Count change data:
—————

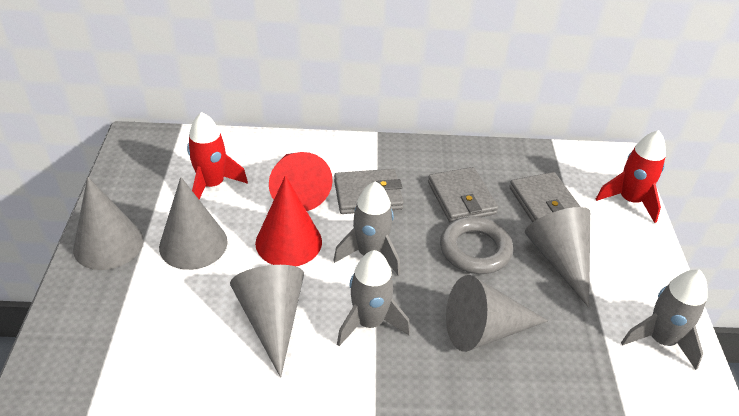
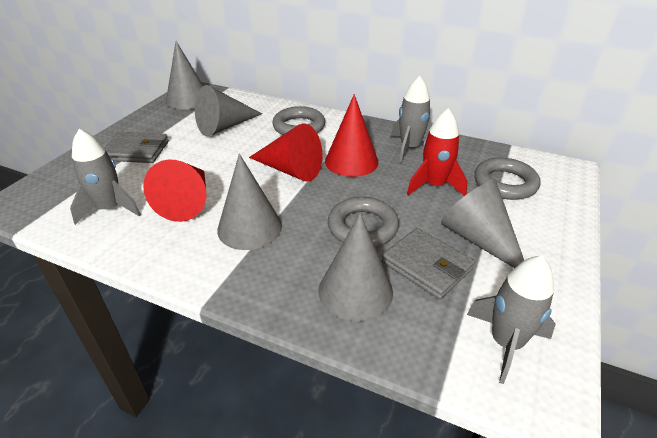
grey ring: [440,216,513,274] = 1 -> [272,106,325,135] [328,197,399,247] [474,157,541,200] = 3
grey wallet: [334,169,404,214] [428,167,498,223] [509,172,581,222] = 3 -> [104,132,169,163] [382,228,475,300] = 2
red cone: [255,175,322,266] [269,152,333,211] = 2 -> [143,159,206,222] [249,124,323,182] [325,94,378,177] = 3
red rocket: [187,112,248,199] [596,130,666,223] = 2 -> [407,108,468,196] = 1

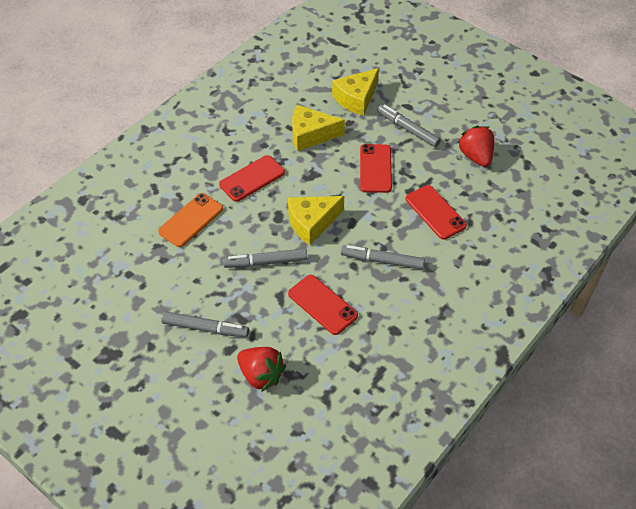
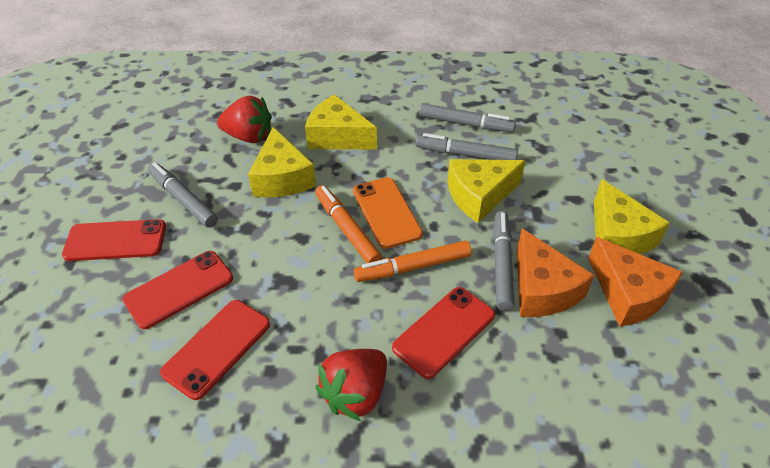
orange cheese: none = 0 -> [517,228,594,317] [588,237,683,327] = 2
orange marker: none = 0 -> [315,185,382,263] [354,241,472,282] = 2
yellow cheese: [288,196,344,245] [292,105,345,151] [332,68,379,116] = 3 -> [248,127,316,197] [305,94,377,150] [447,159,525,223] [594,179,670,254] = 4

—————

### Task details
What goes in the answer is the run of lines from the one holding "orange cheese: none" to the end of the entries, reproduced exactly and with nothing else.

### Result of this exercise
orange cheese: none = 0 -> [517,228,594,317] [588,237,683,327] = 2
orange marker: none = 0 -> [315,185,382,263] [354,241,472,282] = 2
yellow cheese: [288,196,344,245] [292,105,345,151] [332,68,379,116] = 3 -> [248,127,316,197] [305,94,377,150] [447,159,525,223] [594,179,670,254] = 4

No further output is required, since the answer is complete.